Some records:

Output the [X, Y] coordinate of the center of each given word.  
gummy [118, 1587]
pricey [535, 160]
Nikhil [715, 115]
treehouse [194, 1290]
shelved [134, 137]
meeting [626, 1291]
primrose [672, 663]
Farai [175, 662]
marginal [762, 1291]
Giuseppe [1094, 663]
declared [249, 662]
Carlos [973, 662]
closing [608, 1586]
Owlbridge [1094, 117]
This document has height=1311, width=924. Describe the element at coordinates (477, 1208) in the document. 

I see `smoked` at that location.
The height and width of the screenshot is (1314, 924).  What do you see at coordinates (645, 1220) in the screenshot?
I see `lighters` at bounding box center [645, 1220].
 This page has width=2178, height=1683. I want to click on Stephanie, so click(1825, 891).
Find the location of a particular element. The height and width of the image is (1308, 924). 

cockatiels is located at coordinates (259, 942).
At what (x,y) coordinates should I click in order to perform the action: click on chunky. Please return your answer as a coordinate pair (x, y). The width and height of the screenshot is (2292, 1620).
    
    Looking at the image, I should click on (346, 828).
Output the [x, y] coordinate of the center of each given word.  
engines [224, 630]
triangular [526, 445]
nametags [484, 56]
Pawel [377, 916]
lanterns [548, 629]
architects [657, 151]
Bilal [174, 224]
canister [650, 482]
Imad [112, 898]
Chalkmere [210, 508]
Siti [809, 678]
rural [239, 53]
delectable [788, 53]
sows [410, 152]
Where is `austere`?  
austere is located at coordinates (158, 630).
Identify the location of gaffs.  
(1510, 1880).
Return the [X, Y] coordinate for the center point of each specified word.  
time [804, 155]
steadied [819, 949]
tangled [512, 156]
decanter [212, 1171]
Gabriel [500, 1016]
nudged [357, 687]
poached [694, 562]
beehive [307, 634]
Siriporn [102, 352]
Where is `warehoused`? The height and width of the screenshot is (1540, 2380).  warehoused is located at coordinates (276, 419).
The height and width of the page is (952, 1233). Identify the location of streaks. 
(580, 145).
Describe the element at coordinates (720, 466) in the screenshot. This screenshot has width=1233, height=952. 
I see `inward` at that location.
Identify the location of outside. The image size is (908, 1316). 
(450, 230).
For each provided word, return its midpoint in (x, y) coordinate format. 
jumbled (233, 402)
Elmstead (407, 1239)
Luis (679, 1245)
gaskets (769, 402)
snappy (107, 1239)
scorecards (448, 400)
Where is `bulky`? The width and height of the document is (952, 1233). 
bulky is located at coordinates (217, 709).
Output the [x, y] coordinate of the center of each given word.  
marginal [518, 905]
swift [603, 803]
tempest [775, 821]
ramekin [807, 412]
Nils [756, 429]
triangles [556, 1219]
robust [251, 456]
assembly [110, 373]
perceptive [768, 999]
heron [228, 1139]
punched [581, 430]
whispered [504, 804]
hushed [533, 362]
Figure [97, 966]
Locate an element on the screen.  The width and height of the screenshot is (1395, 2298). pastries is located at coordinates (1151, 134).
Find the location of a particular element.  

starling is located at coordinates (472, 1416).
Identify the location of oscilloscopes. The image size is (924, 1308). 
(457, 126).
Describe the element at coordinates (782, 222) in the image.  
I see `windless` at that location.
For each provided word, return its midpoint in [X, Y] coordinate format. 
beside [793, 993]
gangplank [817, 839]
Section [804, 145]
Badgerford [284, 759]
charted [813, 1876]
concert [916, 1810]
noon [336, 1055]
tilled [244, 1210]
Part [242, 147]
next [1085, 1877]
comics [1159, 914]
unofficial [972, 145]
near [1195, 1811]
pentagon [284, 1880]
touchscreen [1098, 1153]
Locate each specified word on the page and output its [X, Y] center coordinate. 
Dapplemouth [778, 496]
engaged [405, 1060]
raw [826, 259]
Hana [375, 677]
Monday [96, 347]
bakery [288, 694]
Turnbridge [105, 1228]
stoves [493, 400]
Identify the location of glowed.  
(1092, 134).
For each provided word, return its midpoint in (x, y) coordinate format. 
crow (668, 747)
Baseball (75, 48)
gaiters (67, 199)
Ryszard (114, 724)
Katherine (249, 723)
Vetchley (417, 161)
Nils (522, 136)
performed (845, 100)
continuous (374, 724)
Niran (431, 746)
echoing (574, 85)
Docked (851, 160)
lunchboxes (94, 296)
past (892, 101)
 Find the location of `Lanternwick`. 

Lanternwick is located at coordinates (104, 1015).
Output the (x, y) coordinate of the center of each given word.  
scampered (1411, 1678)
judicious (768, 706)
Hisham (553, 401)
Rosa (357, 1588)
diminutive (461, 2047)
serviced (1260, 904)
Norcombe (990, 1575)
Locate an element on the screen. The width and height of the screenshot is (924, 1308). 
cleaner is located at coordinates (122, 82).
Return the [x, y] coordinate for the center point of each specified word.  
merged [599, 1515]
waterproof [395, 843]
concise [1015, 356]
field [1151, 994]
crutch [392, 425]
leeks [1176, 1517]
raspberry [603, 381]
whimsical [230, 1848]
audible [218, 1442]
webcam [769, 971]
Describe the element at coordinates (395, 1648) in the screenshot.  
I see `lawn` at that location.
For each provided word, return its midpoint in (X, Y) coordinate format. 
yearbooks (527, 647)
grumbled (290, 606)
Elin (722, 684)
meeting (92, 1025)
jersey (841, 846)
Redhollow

#### [Problem requirements]
Rewrite all the items above as a Markdown table with two columns, "Number" and "Entry". Give each non-blank line its own row, numbered in order.

#### [Complete answer]
| Number | Entry |
|---|---|
| 1 | Output the [X, Y] coordinate of the center of each given word.   |
| 2 | gummy [118, 1587] |
| 3 | pricey [535, 160] |
| 4 | Nikhil [715, 115] |
| 5 | treehouse [194, 1290] |
| 6 | shelved [134, 137] |
| 7 | meeting [626, 1291] |
| 8 | primrose [672, 663] |
| 9 | Farai [175, 662] |
| 10 | marginal [762, 1291] |
| 11 | Giuseppe [1094, 663] |
| 12 | declared [249, 662] |
| 13 | Carlos [973, 662] |
| 14 | closing [608, 1586] |
| 15 | Owlbridge [1094, 117] |
| 16 | This document has height=1311, width=924. Describe the element at coordinates (477, 1208) in the document.  |
| 17 | I see `smoked` at that location. |
| 18 | The height and width of the screenshot is (1314, 924).  What do you see at coordinates (645, 1220) in the screenshot? |
| 19 | I see `lighters` at bounding box center [645, 1220]. |
| 20 |  This page has width=2178, height=1683. I want to click on Stephanie, so click(1825, 891). |
| 21 | Find the location of a particular element. The height and width of the image is (1308, 924).  |
| 22 | cockatiels is located at coordinates (259, 942). |
| 23 | At what (x,y) coordinates should I click in order to perform the action: click on chunky. Please return your answer as a coordinate pair (x, y). The width and height of the screenshot is (2292, 1620). |
| 24 |     Looking at the image, I should click on (346, 828). |
| 25 | Output the [x, y] coordinate of the center of each given word.   |
| 26 | engines [224, 630] |
| 27 | triangular [526, 445] |
| 28 | nametags [484, 56] |
| 29 | Pawel [377, 916] |
| 30 | lanterns [548, 629] |
| 31 | architects [657, 151] |
| 32 | Bilal [174, 224] |
| 33 | canister [650, 482] |
| 34 | Imad [112, 898] |
| 35 | Chalkmere [210, 508] |
| 36 | Siti [809, 678] |
| 37 | rural [239, 53] |
| 38 | delectable [788, 53] |
| 39 | sows [410, 152] |
| 40 | Where is `austere`?   |
| 41 | austere is located at coordinates (158, 630). |
| 42 | Identify the location of gaffs.   |
| 43 | (1510, 1880). |
| 44 | Return the [X, Y] coordinate for the center point of each specified word.   |
| 45 | time [804, 155] |
| 46 | steadied [819, 949] |
| 47 | tangled [512, 156] |
| 48 | decanter [212, 1171] |
| 49 | Gabriel [500, 1016] |
| 50 | nudged [357, 687] |
| 51 | poached [694, 562] |
| 52 | beehive [307, 634] |
| 53 | Siriporn [102, 352] |
| 54 | Where is `warehoused`? The height and width of the screenshot is (1540, 2380).  warehoused is located at coordinates (276, 419). |
| 55 | The height and width of the page is (952, 1233). Identify the location of streaks.  |
| 56 | (580, 145). |
| 57 | Describe the element at coordinates (720, 466) in the screenshot. This screenshot has width=1233, height=952.  |
| 58 | I see `inward` at that location. |
| 59 | Identify the location of outside. The image size is (908, 1316).  |
| 60 | (450, 230). |
| 61 | For each provided word, return its midpoint in (x, y) coordinate format.  |
| 62 | jumbled (233, 402) |
| 63 | Elmstead (407, 1239) |
| 64 | Luis (679, 1245) |
| 65 | gaskets (769, 402) |
| 66 | snappy (107, 1239) |
| 67 | scorecards (448, 400) |
| 68 | Where is `bulky`? The width and height of the document is (952, 1233).  |
| 69 | bulky is located at coordinates (217, 709). |
| 70 | Output the [x, y] coordinate of the center of each given word.   |
| 71 | marginal [518, 905] |
| 72 | swift [603, 803] |
| 73 | tempest [775, 821] |
| 74 | ramekin [807, 412] |
| 75 | Nils [756, 429] |
| 76 | triangles [556, 1219] |
| 77 | robust [251, 456] |
| 78 | assembly [110, 373] |
| 79 | perceptive [768, 999] |
| 80 | heron [228, 1139] |
| 81 | punched [581, 430] |
| 82 | whispered [504, 804] |
| 83 | hushed [533, 362] |
| 84 | Figure [97, 966] |
| 85 | Locate an element on the screen.  The width and height of the screenshot is (1395, 2298). pastries is located at coordinates (1151, 134). |
| 86 | Find the location of a particular element.   |
| 87 | starling is located at coordinates (472, 1416). |
| 88 | Identify the location of oscilloscopes. The image size is (924, 1308).  |
| 89 | (457, 126). |
| 90 | Describe the element at coordinates (782, 222) in the image.   |
| 91 | I see `windless` at that location. |
| 92 | For each provided word, return its midpoint in [X, Y] coordinate format.  |
| 93 | beside [793, 993] |
| 94 | gangplank [817, 839] |
| 95 | Section [804, 145] |
| 96 | Badgerford [284, 759] |
| 97 | charted [813, 1876] |
| 98 | concert [916, 1810] |
| 99 | noon [336, 1055] |
| 100 | tilled [244, 1210] |
| 101 | Part [242, 147] |
| 102 | next [1085, 1877] |
| 103 | comics [1159, 914] |
| 104 | unofficial [972, 145] |
| 105 | near [1195, 1811] |
| 106 | pentagon [284, 1880] |
| 107 | touchscreen [1098, 1153] |
| 108 | Locate each specified word on the page and output its [X, Y] center coordinate.  |
| 109 | Dapplemouth [778, 496] |
| 110 | engaged [405, 1060] |
| 111 | raw [826, 259] |
| 112 | Hana [375, 677] |
| 113 | Monday [96, 347] |
| 114 | bakery [288, 694] |
| 115 | Turnbridge [105, 1228] |
| 116 | stoves [493, 400] |
| 117 | Identify the location of glowed.   |
| 118 | (1092, 134). |
| 119 | For each provided word, return its midpoint in (x, y) coordinate format.  |
| 120 | crow (668, 747) |
| 121 | Baseball (75, 48) |
| 122 | gaiters (67, 199) |
| 123 | Ryszard (114, 724) |
| 124 | Katherine (249, 723) |
| 125 | Vetchley (417, 161) |
| 126 | Nils (522, 136) |
| 127 | performed (845, 100) |
| 128 | continuous (374, 724) |
| 129 | Niran (431, 746) |
| 130 | echoing (574, 85) |
| 131 | Docked (851, 160) |
| 132 | lunchboxes (94, 296) |
| 133 | past (892, 101) |
| 134 |  Find the location of `Lanternwick`.  |
| 135 | Lanternwick is located at coordinates (104, 1015). |
| 136 | Output the (x, y) coordinate of the center of each given word.   |
| 137 | scampered (1411, 1678) |
| 138 | judicious (768, 706) |
| 139 | Hisham (553, 401) |
| 140 | Rosa (357, 1588) |
| 141 | diminutive (461, 2047) |
| 142 | serviced (1260, 904) |
| 143 | Norcombe (990, 1575) |
| 144 | Locate an element on the screen. The width and height of the screenshot is (924, 1308).  |
| 145 | cleaner is located at coordinates (122, 82). |
| 146 | Return the [x, y] coordinate for the center point of each specified word.   |
| 147 | merged [599, 1515] |
| 148 | waterproof [395, 843] |
| 149 | concise [1015, 356] |
| 150 | field [1151, 994] |
| 151 | crutch [392, 425] |
| 152 | leeks [1176, 1517] |
| 153 | raspberry [603, 381] |
| 154 | whimsical [230, 1848] |
| 155 | audible [218, 1442] |
| 156 | webcam [769, 971] |
| 157 | Describe the element at coordinates (395, 1648) in the screenshot.   |
| 158 | I see `lawn` at that location. |
| 159 | For each provided word, return its midpoint in (X, Y) coordinate format.  |
| 160 | yearbooks (527, 647) |
| 161 | grumbled (290, 606) |
| 162 | Elin (722, 684) |
| 163 | meeting (92, 1025) |
| 164 | jersey (841, 846) |
| 165 | Redhollow |